■ **Your assignment**
Transcribe, word for word, the line containing "R17: none -> 20k (COM, VDD)" and each line following it through the end of the listing below. Omit all other lines.

■ **The data**
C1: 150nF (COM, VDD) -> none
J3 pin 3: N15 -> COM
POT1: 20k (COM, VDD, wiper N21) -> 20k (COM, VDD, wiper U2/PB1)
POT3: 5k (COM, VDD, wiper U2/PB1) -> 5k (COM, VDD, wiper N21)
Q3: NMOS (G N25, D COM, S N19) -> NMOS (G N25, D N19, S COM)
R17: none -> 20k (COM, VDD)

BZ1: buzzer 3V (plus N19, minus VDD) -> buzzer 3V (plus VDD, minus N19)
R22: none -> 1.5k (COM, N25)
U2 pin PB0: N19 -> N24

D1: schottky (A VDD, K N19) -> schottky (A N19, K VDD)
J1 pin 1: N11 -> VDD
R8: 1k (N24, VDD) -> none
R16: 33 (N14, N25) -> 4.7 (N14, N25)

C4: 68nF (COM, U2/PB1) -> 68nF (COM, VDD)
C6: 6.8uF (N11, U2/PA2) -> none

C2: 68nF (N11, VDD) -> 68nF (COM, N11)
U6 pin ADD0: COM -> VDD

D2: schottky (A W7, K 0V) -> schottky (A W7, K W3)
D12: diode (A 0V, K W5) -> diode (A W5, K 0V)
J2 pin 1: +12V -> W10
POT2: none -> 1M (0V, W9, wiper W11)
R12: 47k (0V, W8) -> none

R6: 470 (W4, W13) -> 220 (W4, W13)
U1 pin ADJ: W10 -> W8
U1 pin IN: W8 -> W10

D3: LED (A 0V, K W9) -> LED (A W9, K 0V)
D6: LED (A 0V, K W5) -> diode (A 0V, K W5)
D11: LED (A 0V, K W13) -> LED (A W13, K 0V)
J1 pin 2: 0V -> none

■ **Answer box**
R17: none -> 20k (COM, VDD)

BZ1: buzzer 3V (plus N19, minus VDD) -> buzzer 3V (plus VDD, minus N19)
R22: none -> 1.5k (COM, N25)
U2 pin PB0: N19 -> N24

D1: schottky (A VDD, K N19) -> schottky (A N19, K VDD)
J1 pin 1: N11 -> VDD
R8: 1k (N24, VDD) -> none
R16: 33 (N14, N25) -> 4.7 (N14, N25)

C4: 68nF (COM, U2/PB1) -> 68nF (COM, VDD)
C6: 6.8uF (N11, U2/PA2) -> none

C2: 68nF (N11, VDD) -> 68nF (COM, N11)
U6 pin ADD0: COM -> VDD

D2: schottky (A W7, K 0V) -> schottky (A W7, K W3)
D12: diode (A 0V, K W5) -> diode (A W5, K 0V)
J2 pin 1: +12V -> W10
POT2: none -> 1M (0V, W9, wiper W11)
R12: 47k (0V, W8) -> none

R6: 470 (W4, W13) -> 220 (W4, W13)
U1 pin ADJ: W10 -> W8
U1 pin IN: W8 -> W10

D3: LED (A 0V, K W9) -> LED (A W9, K 0V)
D6: LED (A 0V, K W5) -> diode (A 0V, K W5)
D11: LED (A 0V, K W13) -> LED (A W13, K 0V)
J1 pin 2: 0V -> none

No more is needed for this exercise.